* Your instructions
Every line of the material is to be returned verbatim. Pictures stay out.

* Data below
◇ ◇ ◇

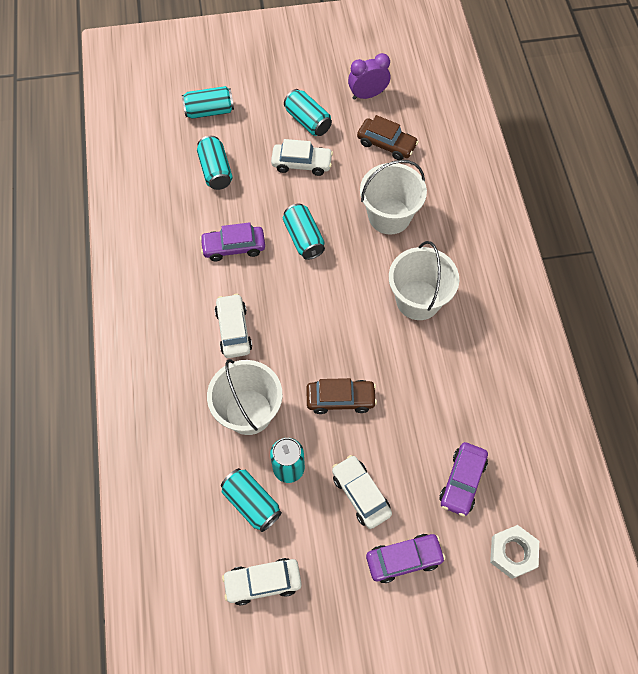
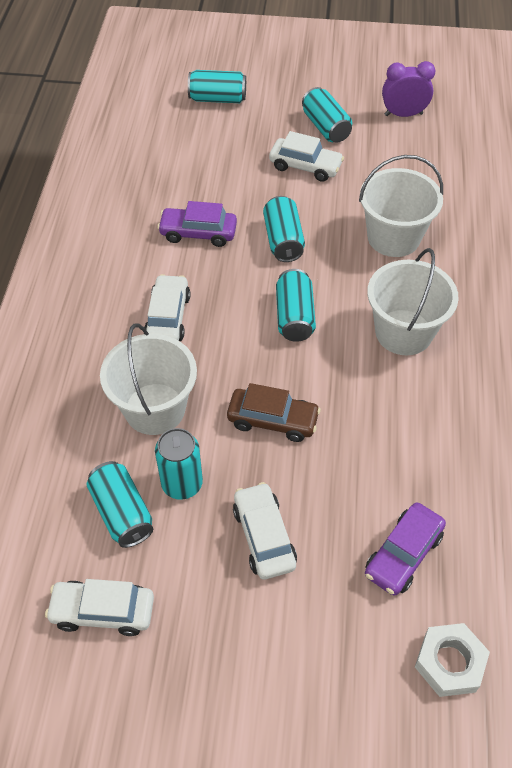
camera: 15 degrees right, 10 degrees down
(216, 171) = (204, 155): turquoise can -> turquoise can (294, 316)
(386, 144) = (411, 165): brown car -> none
(404, 559) = (296, 631): purple car -> none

◇ ◇ ◇

* Your solution
camera: 15 degrees right, 10 degrees down
(216, 171) = (204, 155): turquoise can -> turquoise can (294, 316)
(386, 144) = (411, 165): brown car -> none
(404, 559) = (296, 631): purple car -> none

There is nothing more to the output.